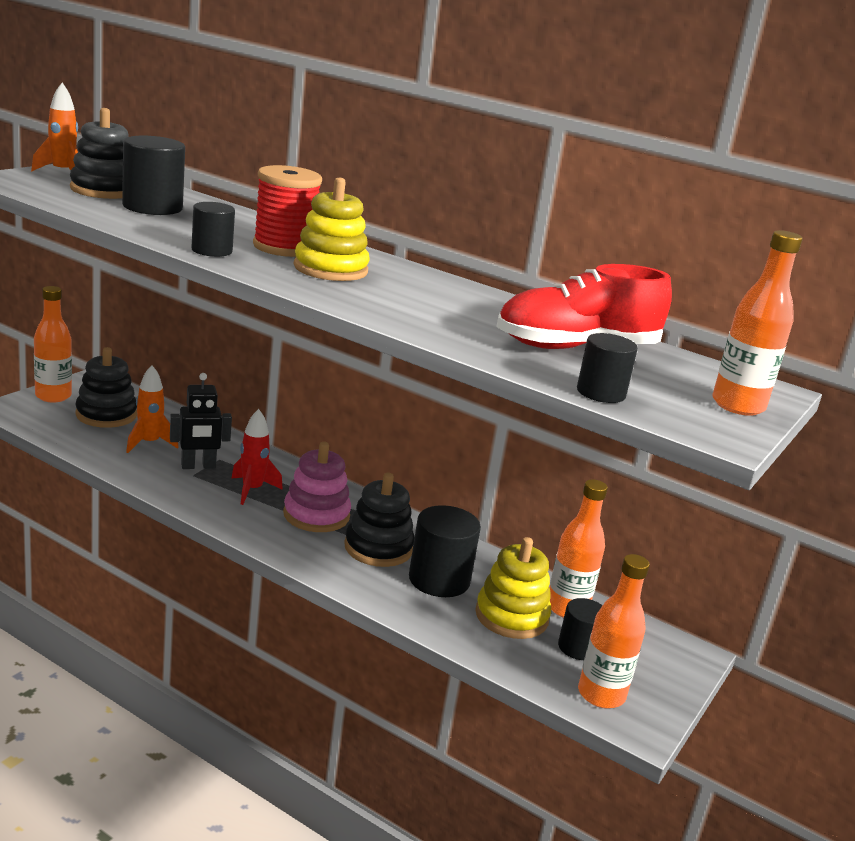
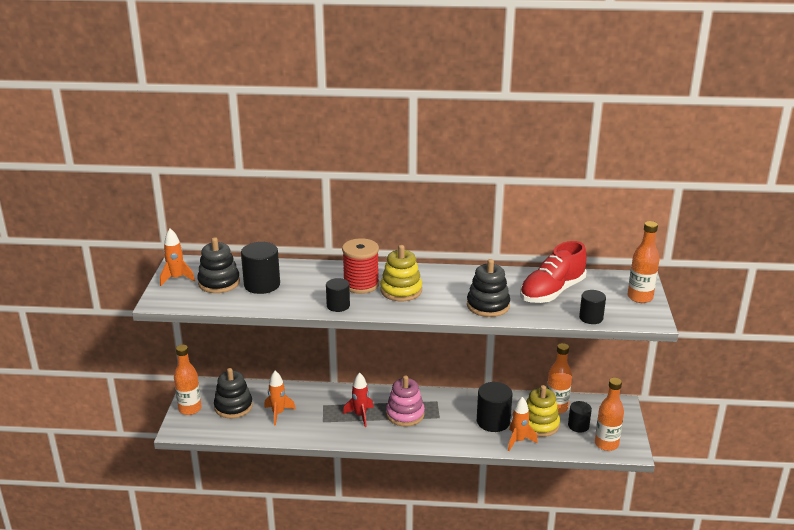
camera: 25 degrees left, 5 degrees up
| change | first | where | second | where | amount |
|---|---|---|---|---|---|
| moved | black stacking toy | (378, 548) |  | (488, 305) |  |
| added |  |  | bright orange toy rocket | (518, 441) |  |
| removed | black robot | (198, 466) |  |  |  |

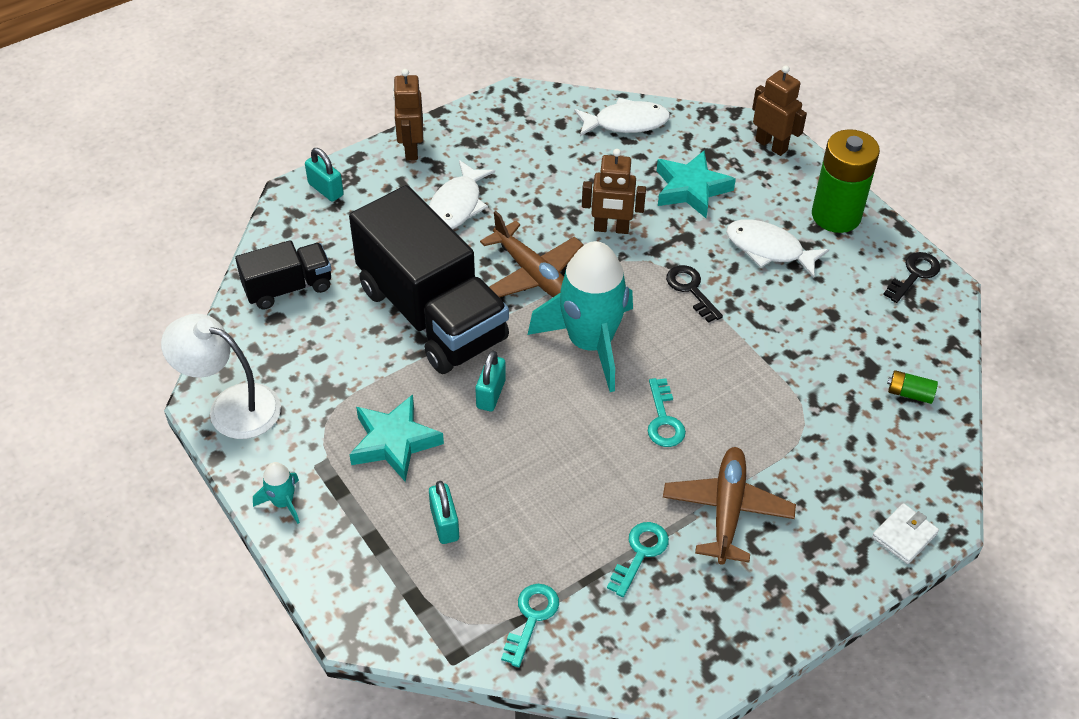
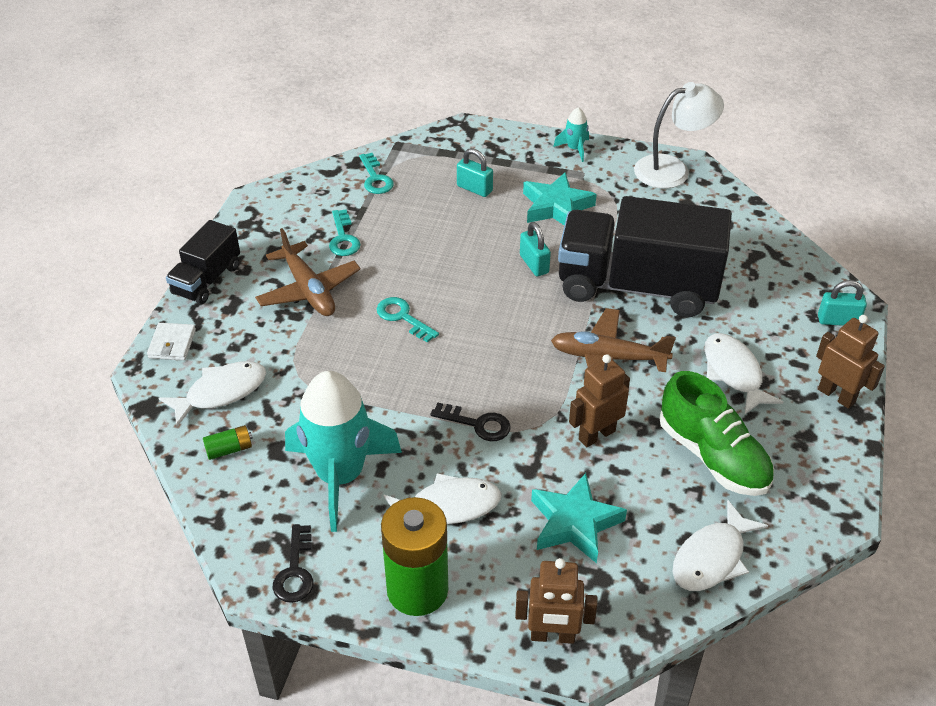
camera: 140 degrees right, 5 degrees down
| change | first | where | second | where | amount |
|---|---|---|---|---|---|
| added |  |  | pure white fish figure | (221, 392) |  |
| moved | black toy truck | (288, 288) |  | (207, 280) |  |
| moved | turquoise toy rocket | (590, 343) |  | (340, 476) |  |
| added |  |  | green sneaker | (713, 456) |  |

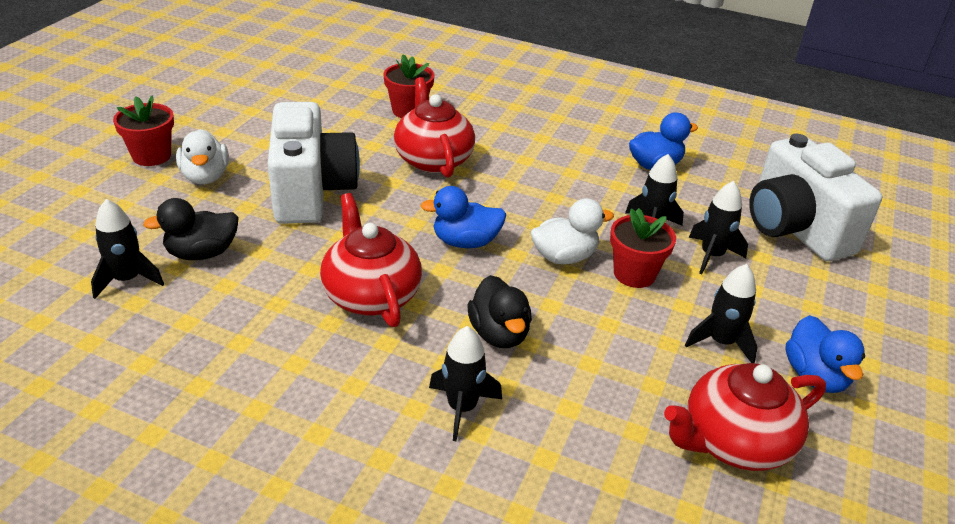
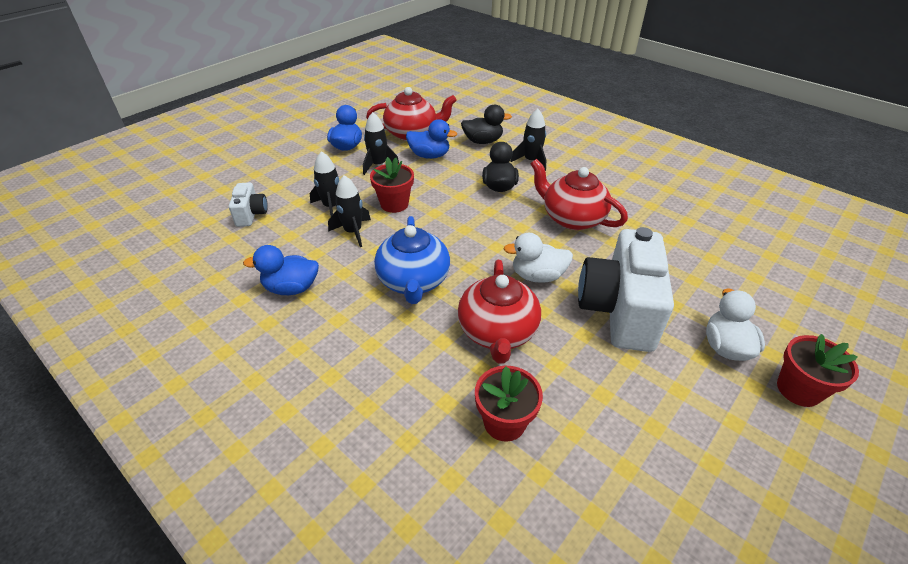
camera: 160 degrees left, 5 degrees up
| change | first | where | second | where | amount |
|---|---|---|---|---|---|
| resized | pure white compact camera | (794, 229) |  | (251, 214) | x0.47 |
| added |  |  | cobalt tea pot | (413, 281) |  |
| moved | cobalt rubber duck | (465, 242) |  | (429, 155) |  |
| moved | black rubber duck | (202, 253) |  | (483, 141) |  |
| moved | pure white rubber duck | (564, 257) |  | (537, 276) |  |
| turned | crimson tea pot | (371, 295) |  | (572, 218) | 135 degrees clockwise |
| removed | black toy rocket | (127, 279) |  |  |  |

----------

**What is being asked:** The answer must be the listing above, restated word for word, with no images in it.

**Solution to the problem:**
camera: 25 degrees left, 5 degrees up
| change | first | where | second | where | amount |
|---|---|---|---|---|---|
| moved | black stacking toy | (378, 548) |  | (488, 305) |  |
| added |  |  | bright orange toy rocket | (518, 441) |  |
| removed | black robot | (198, 466) |  |  |  |

camera: 140 degrees right, 5 degrees down
| change | first | where | second | where | amount |
|---|---|---|---|---|---|
| added |  |  | pure white fish figure | (221, 392) |  |
| moved | black toy truck | (288, 288) |  | (207, 280) |  |
| moved | turquoise toy rocket | (590, 343) |  | (340, 476) |  |
| added |  |  | green sneaker | (713, 456) |  |

camera: 160 degrees left, 5 degrees up
| change | first | where | second | where | amount |
|---|---|---|---|---|---|
| resized | pure white compact camera | (794, 229) |  | (251, 214) | x0.47 |
| added |  |  | cobalt tea pot | (413, 281) |  |
| moved | cobalt rubber duck | (465, 242) |  | (429, 155) |  |
| moved | black rubber duck | (202, 253) |  | (483, 141) |  |
| moved | pure white rubber duck | (564, 257) |  | (537, 276) |  |
| turned | crimson tea pot | (371, 295) |  | (572, 218) | 135 degrees clockwise |
| removed | black toy rocket | (127, 279) |  |  |  |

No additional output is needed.